* INSTRUCTIONS TO FOLLOW:
Please find all lines containing "turned" in the listing below and copy them.

* INFORMATION:
◇ ◇ ◇ ◇ ◇
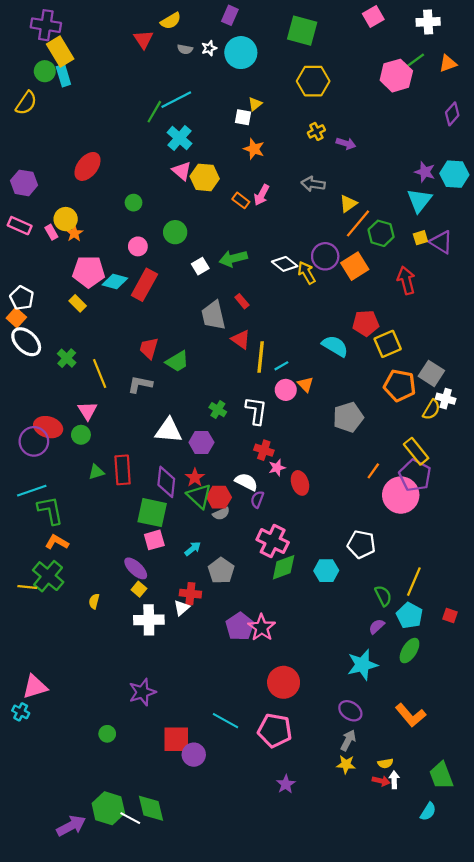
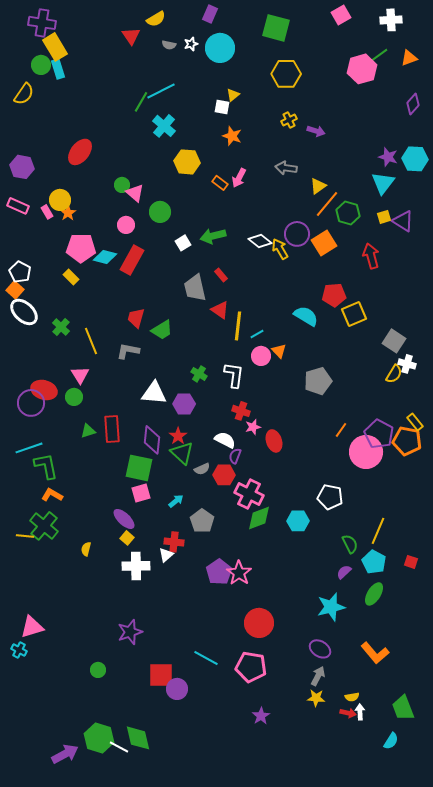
pink triangle: (182, 171) -> (135, 193), moved
orange pentagon: (400, 386) -> (407, 441), moved
yellow rectangle: (416, 451) -> (415, 422), moved, size x0.7
red hexagon: (219, 497) -> (224, 475), moved

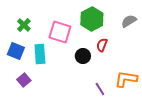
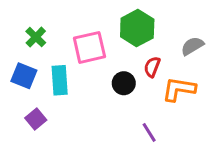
gray semicircle: (129, 21) -> (192, 46), moved
pink square: (60, 32) -> (89, 47), turned -30
orange L-shape: (126, 79) -> (179, 89), moved

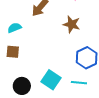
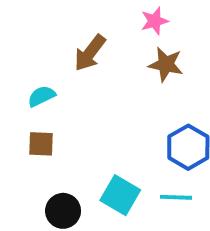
brown star: (72, 24) -> (166, 64), moved

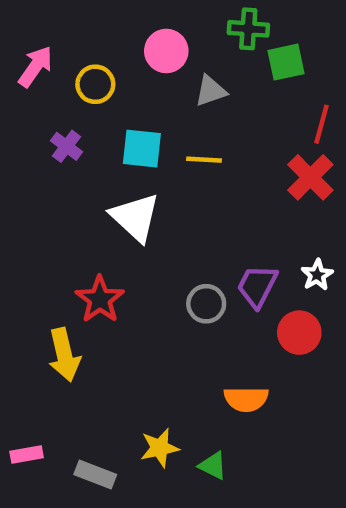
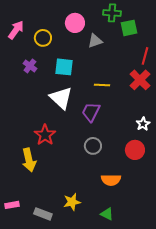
yellow line: (204, 160) -> (102, 85), moved
purple trapezoid: (257, 286) -> (91, 112), moved
gray circle: (206, 304) -> (93, 146), moved
green triangle: (213, 466) -> (107, 214), moved

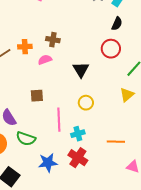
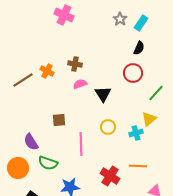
orange cross: (25, 47) -> (47, 71), turned 32
pink semicircle: (45, 60) -> (80, 84), moved
cyan cross: (78, 134) -> (136, 133), moved
red cross: (78, 158) -> (110, 176), moved

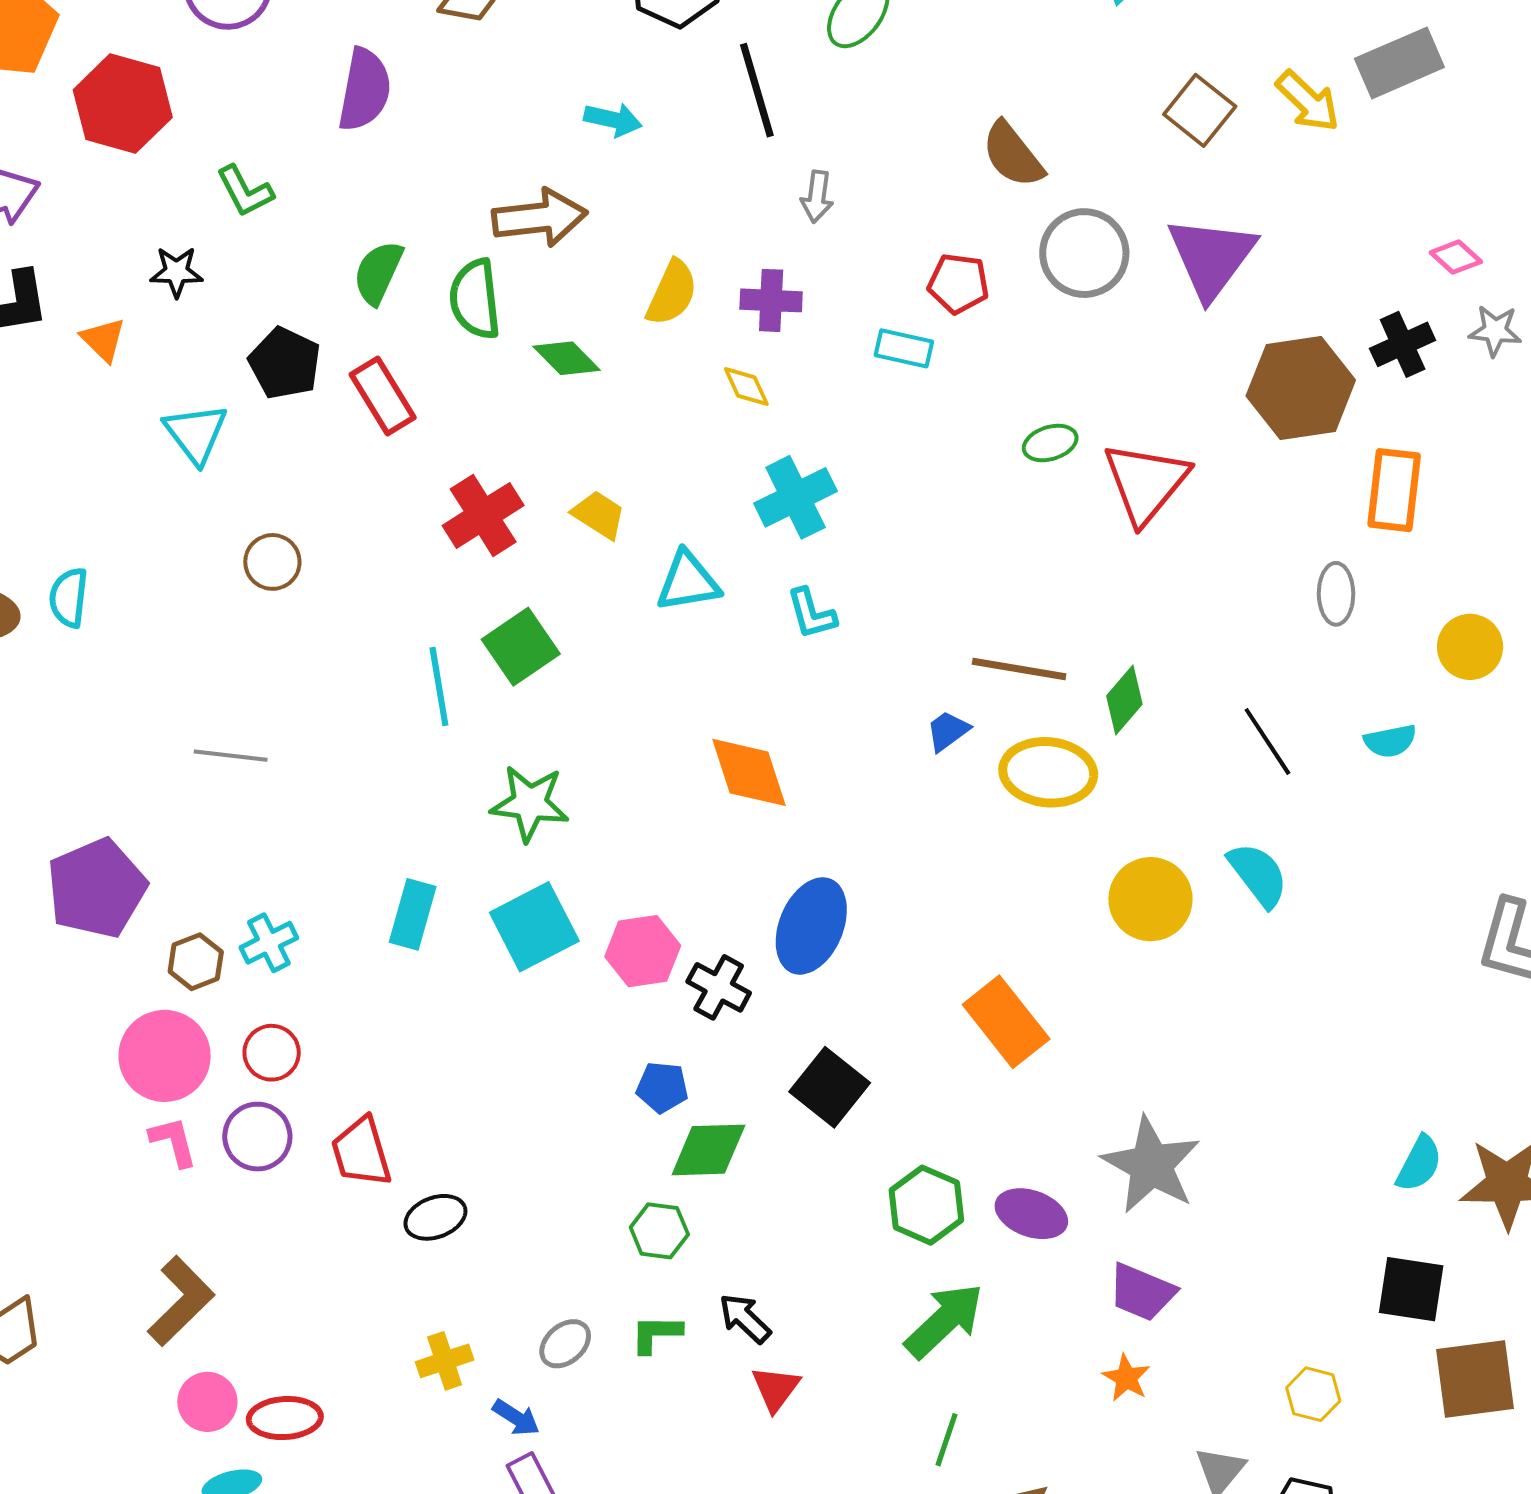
◇ ◇ ◇ ◇ ◇
* RESPONSE TO THIS TASK:
pink square: (60, 32) -> (89, 47), turned -30
orange cross: (25, 47) -> (47, 71), turned 32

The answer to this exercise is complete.